>>>>

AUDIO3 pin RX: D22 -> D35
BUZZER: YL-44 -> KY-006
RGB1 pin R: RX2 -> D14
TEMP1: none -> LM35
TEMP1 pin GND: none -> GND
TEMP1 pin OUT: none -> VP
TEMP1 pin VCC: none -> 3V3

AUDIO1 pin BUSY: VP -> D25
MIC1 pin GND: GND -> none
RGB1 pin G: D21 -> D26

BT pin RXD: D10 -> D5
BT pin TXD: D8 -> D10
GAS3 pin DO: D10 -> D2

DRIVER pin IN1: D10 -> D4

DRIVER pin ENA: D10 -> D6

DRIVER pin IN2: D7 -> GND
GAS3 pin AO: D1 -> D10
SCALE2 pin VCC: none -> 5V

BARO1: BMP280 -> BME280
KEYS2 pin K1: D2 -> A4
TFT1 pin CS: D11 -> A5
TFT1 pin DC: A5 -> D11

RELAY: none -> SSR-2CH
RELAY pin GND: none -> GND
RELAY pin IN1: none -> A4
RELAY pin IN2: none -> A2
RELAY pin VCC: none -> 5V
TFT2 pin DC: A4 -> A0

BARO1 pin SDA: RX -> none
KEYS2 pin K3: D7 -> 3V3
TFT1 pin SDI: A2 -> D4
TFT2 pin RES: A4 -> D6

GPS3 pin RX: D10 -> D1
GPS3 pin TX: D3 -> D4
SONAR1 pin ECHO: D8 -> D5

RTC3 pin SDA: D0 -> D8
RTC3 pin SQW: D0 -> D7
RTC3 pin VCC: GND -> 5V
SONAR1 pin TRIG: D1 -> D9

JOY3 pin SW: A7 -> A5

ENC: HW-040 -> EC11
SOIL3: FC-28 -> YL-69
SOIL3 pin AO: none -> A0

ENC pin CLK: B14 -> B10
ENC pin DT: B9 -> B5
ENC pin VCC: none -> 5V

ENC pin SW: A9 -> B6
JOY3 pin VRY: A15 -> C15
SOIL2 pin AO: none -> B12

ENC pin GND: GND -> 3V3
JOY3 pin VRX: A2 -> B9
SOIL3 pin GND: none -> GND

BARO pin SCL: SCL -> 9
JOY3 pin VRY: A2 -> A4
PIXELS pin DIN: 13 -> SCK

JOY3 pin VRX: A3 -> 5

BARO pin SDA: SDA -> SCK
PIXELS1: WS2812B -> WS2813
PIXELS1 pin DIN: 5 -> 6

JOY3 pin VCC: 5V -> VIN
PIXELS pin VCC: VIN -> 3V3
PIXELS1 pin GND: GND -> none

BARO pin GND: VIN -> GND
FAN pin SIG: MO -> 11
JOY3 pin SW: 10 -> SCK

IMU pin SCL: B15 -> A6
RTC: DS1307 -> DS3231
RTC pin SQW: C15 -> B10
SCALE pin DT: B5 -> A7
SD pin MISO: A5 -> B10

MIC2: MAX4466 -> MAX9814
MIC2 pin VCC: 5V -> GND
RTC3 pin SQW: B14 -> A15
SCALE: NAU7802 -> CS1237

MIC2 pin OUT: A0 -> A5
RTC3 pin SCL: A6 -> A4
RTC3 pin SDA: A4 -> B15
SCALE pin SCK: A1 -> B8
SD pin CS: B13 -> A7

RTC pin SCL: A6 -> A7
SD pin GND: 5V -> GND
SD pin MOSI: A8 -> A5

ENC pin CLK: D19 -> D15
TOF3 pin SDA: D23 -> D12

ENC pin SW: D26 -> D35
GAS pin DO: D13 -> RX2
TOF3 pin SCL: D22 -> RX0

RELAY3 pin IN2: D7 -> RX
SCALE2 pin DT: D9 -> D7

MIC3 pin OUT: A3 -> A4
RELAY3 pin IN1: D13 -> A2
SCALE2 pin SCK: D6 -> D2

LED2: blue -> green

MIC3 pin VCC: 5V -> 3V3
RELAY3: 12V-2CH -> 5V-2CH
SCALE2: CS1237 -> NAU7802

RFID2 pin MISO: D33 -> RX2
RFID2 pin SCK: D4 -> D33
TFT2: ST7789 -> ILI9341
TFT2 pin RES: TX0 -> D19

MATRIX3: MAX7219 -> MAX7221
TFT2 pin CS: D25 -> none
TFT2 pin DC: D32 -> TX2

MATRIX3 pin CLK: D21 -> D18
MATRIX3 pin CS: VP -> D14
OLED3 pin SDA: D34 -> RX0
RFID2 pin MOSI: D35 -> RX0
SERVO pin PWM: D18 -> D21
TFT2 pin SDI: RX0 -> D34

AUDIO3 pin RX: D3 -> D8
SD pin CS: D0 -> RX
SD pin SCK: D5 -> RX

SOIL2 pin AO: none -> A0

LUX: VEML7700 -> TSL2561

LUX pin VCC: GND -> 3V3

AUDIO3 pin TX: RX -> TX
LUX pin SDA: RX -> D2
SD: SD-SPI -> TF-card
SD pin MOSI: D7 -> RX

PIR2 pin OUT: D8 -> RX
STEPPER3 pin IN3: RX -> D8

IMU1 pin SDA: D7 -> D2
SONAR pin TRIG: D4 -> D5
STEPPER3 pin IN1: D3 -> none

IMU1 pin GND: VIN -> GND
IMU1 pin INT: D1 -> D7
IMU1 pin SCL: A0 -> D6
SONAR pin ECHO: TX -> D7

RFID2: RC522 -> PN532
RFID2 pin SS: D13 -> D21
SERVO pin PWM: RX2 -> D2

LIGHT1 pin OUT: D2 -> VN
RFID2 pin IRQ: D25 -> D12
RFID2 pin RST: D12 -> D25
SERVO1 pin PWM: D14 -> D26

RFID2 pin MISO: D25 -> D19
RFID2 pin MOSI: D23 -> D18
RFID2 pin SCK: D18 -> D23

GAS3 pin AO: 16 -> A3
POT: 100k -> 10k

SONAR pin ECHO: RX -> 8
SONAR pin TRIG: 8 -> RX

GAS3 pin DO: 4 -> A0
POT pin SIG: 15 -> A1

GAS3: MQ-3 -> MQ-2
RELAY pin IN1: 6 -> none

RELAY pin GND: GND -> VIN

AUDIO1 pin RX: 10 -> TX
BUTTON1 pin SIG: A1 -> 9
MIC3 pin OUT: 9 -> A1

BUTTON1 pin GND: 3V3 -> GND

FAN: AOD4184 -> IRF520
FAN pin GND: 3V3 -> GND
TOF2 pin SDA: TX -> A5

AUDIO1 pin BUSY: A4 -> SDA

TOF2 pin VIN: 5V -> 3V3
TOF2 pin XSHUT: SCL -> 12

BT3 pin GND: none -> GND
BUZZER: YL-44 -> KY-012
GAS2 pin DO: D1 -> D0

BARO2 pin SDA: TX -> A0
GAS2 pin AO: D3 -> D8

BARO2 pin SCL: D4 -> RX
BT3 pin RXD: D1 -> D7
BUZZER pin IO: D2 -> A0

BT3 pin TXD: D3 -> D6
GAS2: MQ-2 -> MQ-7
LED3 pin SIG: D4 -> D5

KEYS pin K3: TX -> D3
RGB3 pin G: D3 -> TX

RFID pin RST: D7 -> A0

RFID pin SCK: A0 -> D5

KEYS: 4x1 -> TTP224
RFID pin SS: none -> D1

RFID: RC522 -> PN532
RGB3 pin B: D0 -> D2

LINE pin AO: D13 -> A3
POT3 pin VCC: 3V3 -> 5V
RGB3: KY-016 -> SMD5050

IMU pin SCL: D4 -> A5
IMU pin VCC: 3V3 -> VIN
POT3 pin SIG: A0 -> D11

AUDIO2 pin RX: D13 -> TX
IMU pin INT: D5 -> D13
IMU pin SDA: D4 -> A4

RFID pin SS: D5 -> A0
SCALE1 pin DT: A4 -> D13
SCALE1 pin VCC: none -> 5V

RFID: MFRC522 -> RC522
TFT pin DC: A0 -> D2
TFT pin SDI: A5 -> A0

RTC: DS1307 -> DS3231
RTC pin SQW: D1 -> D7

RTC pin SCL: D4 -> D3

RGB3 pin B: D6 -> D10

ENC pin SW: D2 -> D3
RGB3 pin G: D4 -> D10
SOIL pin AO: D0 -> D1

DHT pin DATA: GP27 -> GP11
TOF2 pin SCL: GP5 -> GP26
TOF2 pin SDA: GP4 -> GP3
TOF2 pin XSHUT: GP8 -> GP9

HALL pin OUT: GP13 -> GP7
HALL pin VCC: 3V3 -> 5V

<<<<

### [What you need to do]
Please copy the lines above from the line with "IMU pin INT: D5 -> D13" up to and including the line with "RGB3 pin B: D6 -> D10", exactly as written and with nothing else.

### [Written response]
IMU pin INT: D5 -> D13
IMU pin SDA: D4 -> A4

RFID pin SS: D5 -> A0
SCALE1 pin DT: A4 -> D13
SCALE1 pin VCC: none -> 5V

RFID: MFRC522 -> RC522
TFT pin DC: A0 -> D2
TFT pin SDI: A5 -> A0

RTC: DS1307 -> DS3231
RTC pin SQW: D1 -> D7

RTC pin SCL: D4 -> D3

RGB3 pin B: D6 -> D10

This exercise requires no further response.